- What this task involves -
Using the entries below, show all lines with the string "none".
[Source material — start]
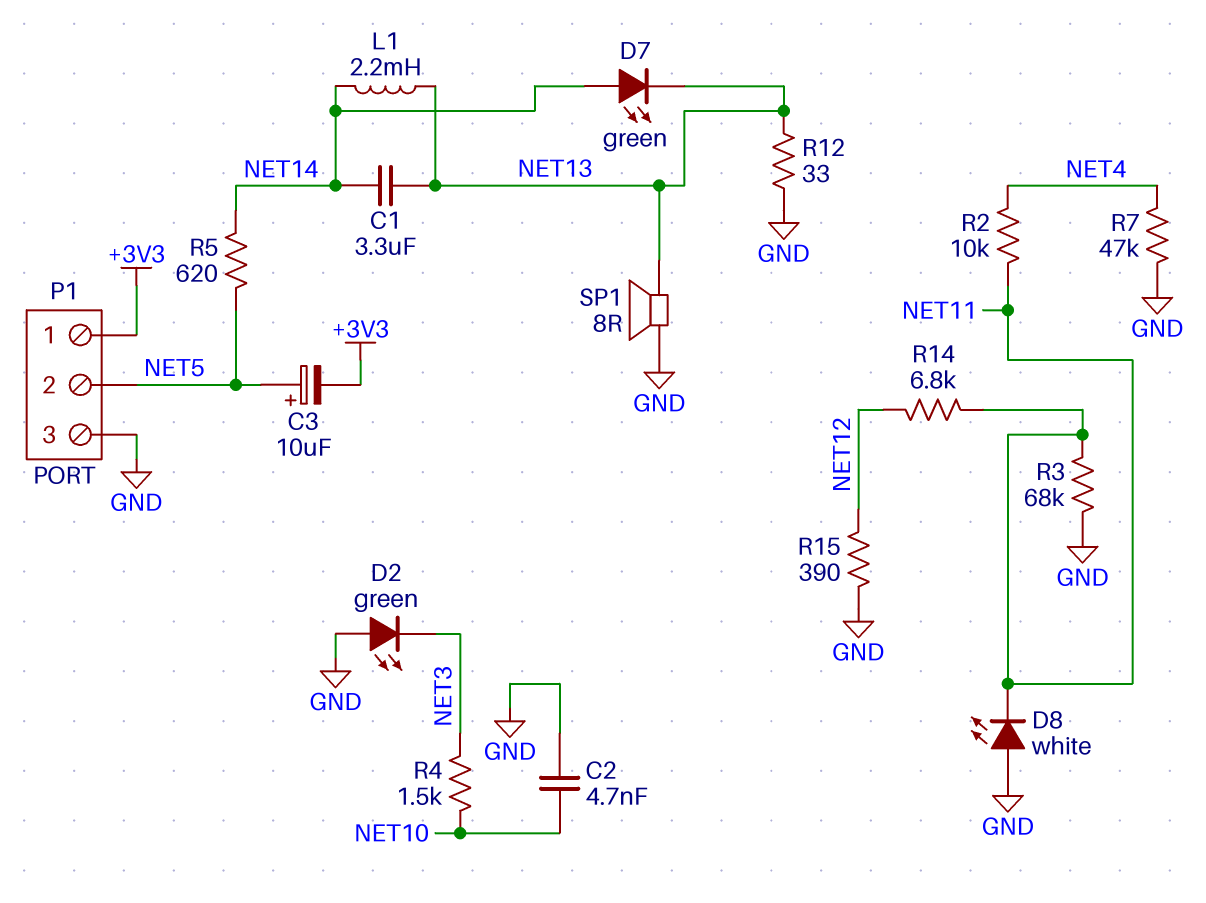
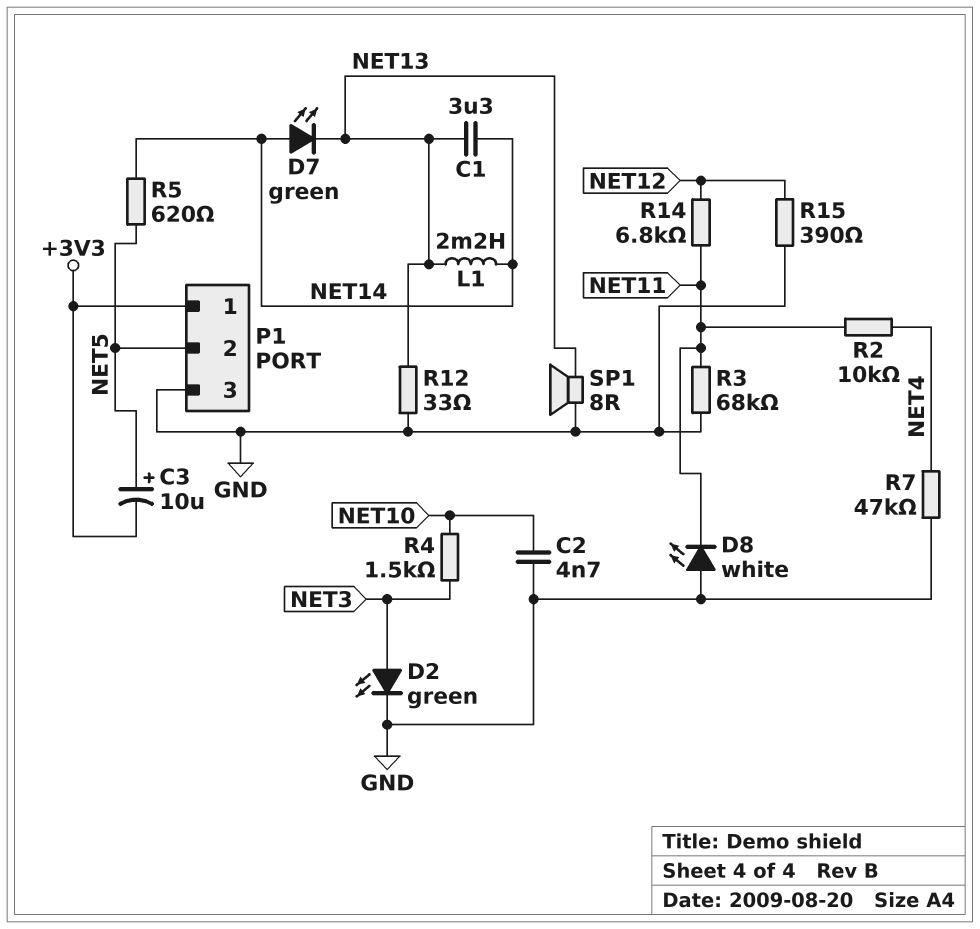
D2: LED green (A GND, K NET3) -> LED green (A NET3, K GND)

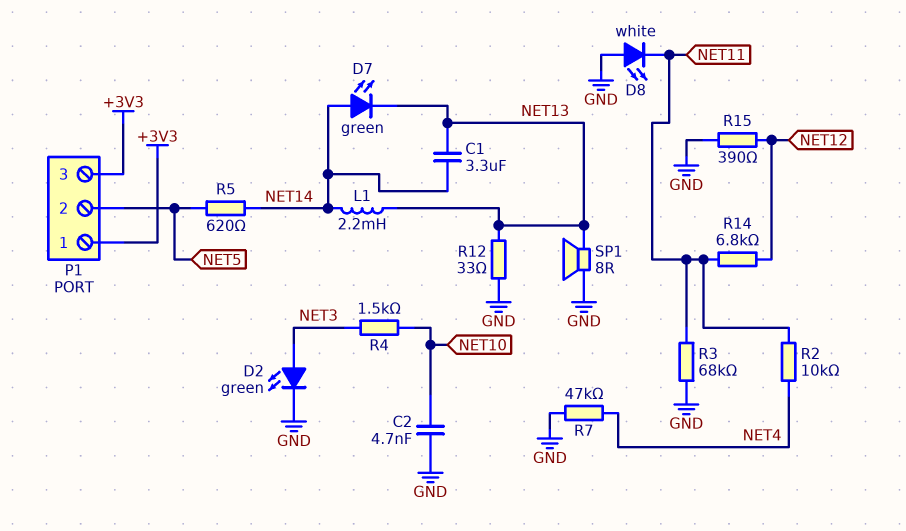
C3: 10uF (plus NET5, minus +3V3) -> none
P1 pin 3: GND -> +3V3

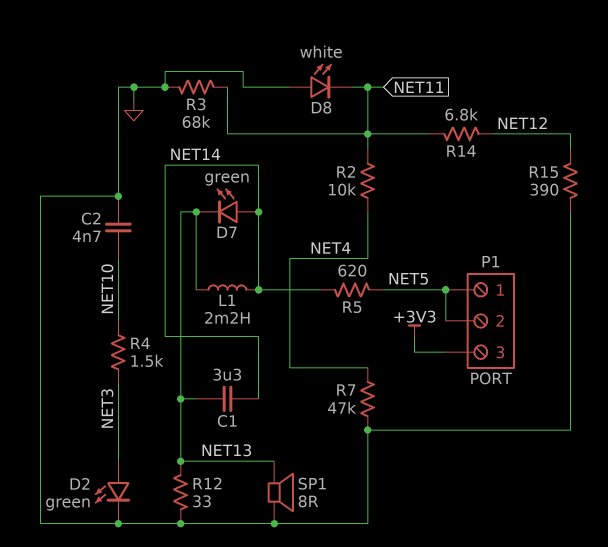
P1 pin 1: +3V3 -> NET5

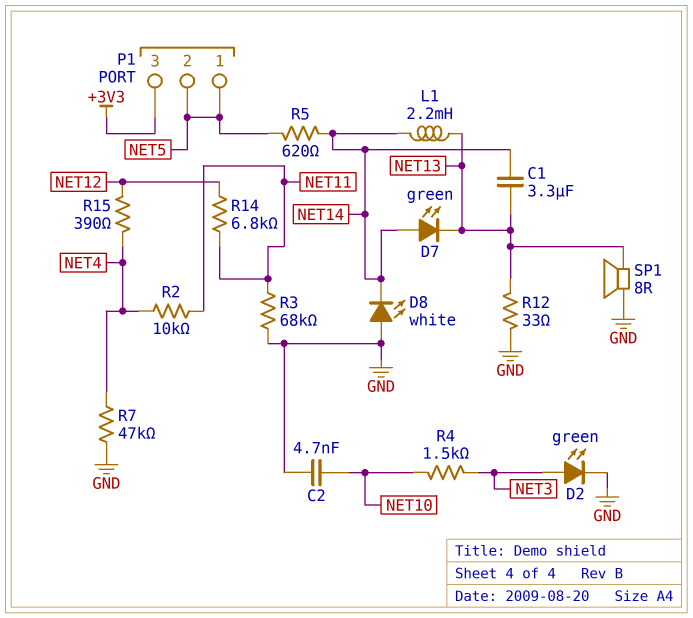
D8: LED white (A GND, K NET11) -> LED white (A GND, K NET14)
R15: 390 (GND, NET12) -> 390 (NET4, NET12)

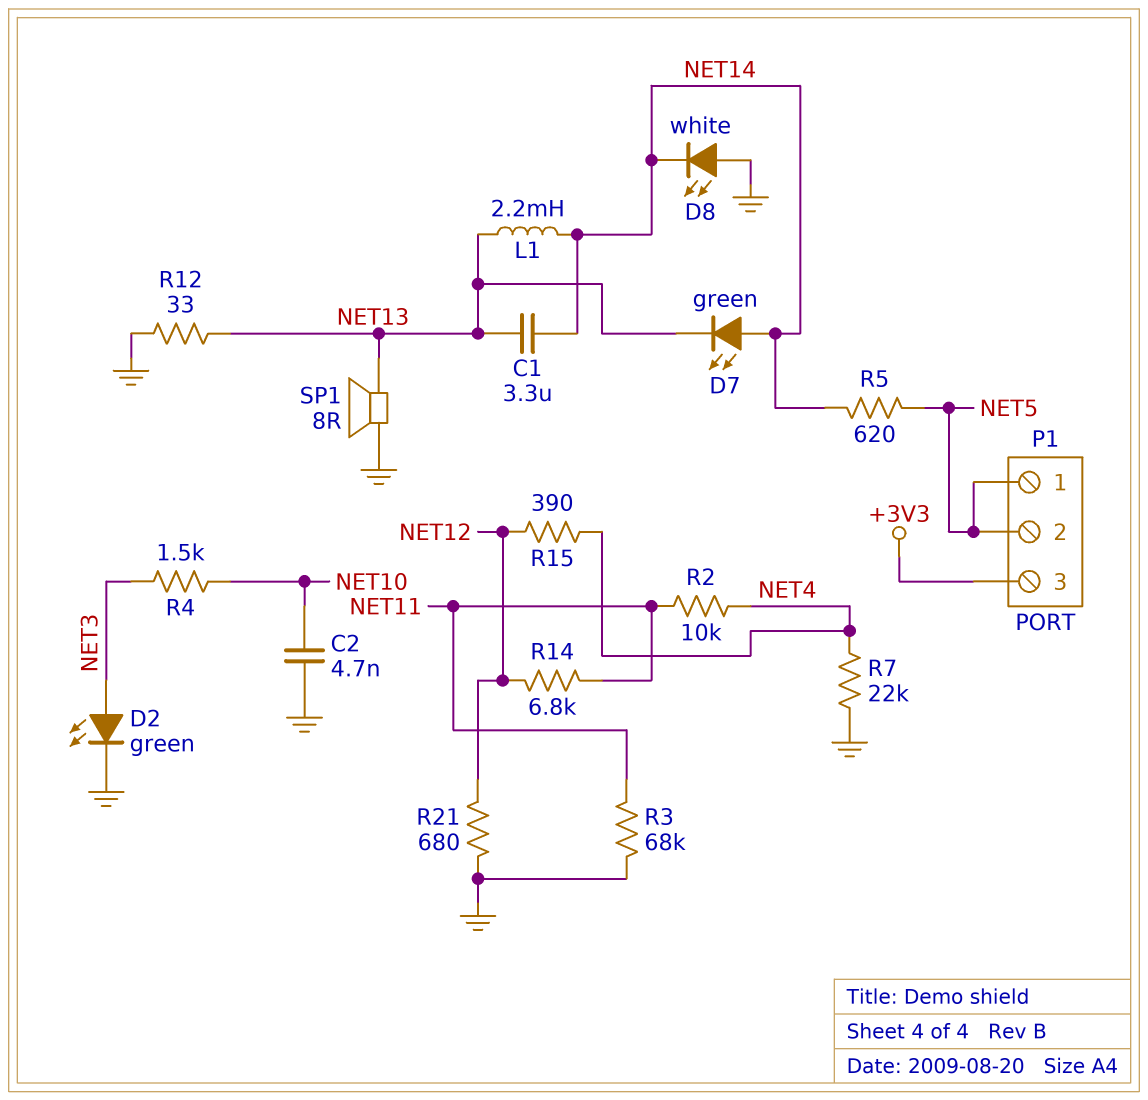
R7: 47k (GND, NET4) -> 22k (GND, NET4)
R21: none -> 680 (GND, NET12)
[Source material — finish]
- Result of this task -
C3: 10uF (plus NET5, minus +3V3) -> none
R21: none -> 680 (GND, NET12)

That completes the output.